▸ Directions for this task: The job is to output each record again, character for character.

▸ Data for review:
┄┄┄┄┄┄┄┄┄┄┄┄┄┄┄┄┄┄┄┄

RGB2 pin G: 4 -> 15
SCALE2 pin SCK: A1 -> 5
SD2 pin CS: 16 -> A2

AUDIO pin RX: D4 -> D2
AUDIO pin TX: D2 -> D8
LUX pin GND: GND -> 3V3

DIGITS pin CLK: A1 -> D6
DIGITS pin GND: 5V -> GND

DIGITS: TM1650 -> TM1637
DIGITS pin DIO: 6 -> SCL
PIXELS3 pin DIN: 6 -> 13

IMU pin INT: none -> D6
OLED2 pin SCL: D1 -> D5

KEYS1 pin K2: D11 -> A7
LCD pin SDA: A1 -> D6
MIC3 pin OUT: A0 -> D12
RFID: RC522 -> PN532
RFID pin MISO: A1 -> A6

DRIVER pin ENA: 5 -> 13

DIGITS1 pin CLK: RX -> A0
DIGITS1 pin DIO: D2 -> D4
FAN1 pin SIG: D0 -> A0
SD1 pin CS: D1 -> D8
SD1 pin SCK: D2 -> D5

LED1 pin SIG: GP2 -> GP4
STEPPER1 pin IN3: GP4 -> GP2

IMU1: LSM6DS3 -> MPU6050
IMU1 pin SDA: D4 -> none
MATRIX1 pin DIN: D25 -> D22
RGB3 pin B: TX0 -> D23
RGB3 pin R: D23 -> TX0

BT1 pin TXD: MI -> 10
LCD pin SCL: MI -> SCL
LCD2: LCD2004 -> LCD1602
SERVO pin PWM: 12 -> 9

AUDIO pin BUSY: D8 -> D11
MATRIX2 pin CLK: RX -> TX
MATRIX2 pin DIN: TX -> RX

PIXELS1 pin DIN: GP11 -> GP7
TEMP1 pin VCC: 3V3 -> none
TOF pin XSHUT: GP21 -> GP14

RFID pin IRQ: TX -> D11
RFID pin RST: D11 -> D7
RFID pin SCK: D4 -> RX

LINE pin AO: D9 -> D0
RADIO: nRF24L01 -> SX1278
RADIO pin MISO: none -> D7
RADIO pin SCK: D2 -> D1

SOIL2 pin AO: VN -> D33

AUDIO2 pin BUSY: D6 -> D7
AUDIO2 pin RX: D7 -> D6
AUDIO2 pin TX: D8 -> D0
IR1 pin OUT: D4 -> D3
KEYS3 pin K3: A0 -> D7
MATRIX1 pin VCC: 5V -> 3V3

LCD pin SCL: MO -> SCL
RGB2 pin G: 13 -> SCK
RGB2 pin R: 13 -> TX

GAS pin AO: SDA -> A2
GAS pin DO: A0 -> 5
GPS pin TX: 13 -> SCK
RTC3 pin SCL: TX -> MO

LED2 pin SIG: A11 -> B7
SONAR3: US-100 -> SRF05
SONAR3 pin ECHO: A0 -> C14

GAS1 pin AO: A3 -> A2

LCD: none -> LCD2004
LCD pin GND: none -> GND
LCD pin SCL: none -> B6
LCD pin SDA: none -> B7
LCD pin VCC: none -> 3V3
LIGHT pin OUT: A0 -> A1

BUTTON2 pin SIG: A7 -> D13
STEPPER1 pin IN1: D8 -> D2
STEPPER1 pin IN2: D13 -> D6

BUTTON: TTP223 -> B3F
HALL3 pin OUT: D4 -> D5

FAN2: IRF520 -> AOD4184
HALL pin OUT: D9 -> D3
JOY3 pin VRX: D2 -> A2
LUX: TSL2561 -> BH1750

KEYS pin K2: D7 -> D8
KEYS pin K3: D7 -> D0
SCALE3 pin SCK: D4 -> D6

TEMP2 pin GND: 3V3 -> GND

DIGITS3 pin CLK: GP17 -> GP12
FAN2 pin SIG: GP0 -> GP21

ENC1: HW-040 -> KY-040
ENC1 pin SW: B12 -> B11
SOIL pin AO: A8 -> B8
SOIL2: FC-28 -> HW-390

┄┄┄┄┄┄┄┄┄┄┄┄┄┄┄┄┄┄┄┄

▸ Expected output:
RGB2 pin G: 4 -> 15
SCALE2 pin SCK: A1 -> 5
SD2 pin CS: 16 -> A2

AUDIO pin RX: D4 -> D2
AUDIO pin TX: D2 -> D8
LUX pin GND: GND -> 3V3

DIGITS pin CLK: A1 -> D6
DIGITS pin GND: 5V -> GND

DIGITS: TM1650 -> TM1637
DIGITS pin DIO: 6 -> SCL
PIXELS3 pin DIN: 6 -> 13

IMU pin INT: none -> D6
OLED2 pin SCL: D1 -> D5

KEYS1 pin K2: D11 -> A7
LCD pin SDA: A1 -> D6
MIC3 pin OUT: A0 -> D12
RFID: RC522 -> PN532
RFID pin MISO: A1 -> A6

DRIVER pin ENA: 5 -> 13

DIGITS1 pin CLK: RX -> A0
DIGITS1 pin DIO: D2 -> D4
FAN1 pin SIG: D0 -> A0
SD1 pin CS: D1 -> D8
SD1 pin SCK: D2 -> D5

LED1 pin SIG: GP2 -> GP4
STEPPER1 pin IN3: GP4 -> GP2

IMU1: LSM6DS3 -> MPU6050
IMU1 pin SDA: D4 -> none
MATRIX1 pin DIN: D25 -> D22
RGB3 pin B: TX0 -> D23
RGB3 pin R: D23 -> TX0

BT1 pin TXD: MI -> 10
LCD pin SCL: MI -> SCL
LCD2: LCD2004 -> LCD1602
SERVO pin PWM: 12 -> 9

AUDIO pin BUSY: D8 -> D11
MATRIX2 pin CLK: RX -> TX
MATRIX2 pin DIN: TX -> RX

PIXELS1 pin DIN: GP11 -> GP7
TEMP1 pin VCC: 3V3 -> none
TOF pin XSHUT: GP21 -> GP14

RFID pin IRQ: TX -> D11
RFID pin RST: D11 -> D7
RFID pin SCK: D4 -> RX

LINE pin AO: D9 -> D0
RADIO: nRF24L01 -> SX1278
RADIO pin MISO: none -> D7
RADIO pin SCK: D2 -> D1

SOIL2 pin AO: VN -> D33

AUDIO2 pin BUSY: D6 -> D7
AUDIO2 pin RX: D7 -> D6
AUDIO2 pin TX: D8 -> D0
IR1 pin OUT: D4 -> D3
KEYS3 pin K3: A0 -> D7
MATRIX1 pin VCC: 5V -> 3V3

LCD pin SCL: MO -> SCL
RGB2 pin G: 13 -> SCK
RGB2 pin R: 13 -> TX

GAS pin AO: SDA -> A2
GAS pin DO: A0 -> 5
GPS pin TX: 13 -> SCK
RTC3 pin SCL: TX -> MO

LED2 pin SIG: A11 -> B7
SONAR3: US-100 -> SRF05
SONAR3 pin ECHO: A0 -> C14

GAS1 pin AO: A3 -> A2

LCD: none -> LCD2004
LCD pin GND: none -> GND
LCD pin SCL: none -> B6
LCD pin SDA: none -> B7
LCD pin VCC: none -> 3V3
LIGHT pin OUT: A0 -> A1

BUTTON2 pin SIG: A7 -> D13
STEPPER1 pin IN1: D8 -> D2
STEPPER1 pin IN2: D13 -> D6

BUTTON: TTP223 -> B3F
HALL3 pin OUT: D4 -> D5

FAN2: IRF520 -> AOD4184
HALL pin OUT: D9 -> D3
JOY3 pin VRX: D2 -> A2
LUX: TSL2561 -> BH1750

KEYS pin K2: D7 -> D8
KEYS pin K3: D7 -> D0
SCALE3 pin SCK: D4 -> D6

TEMP2 pin GND: 3V3 -> GND

DIGITS3 pin CLK: GP17 -> GP12
FAN2 pin SIG: GP0 -> GP21

ENC1: HW-040 -> KY-040
ENC1 pin SW: B12 -> B11
SOIL pin AO: A8 -> B8
SOIL2: FC-28 -> HW-390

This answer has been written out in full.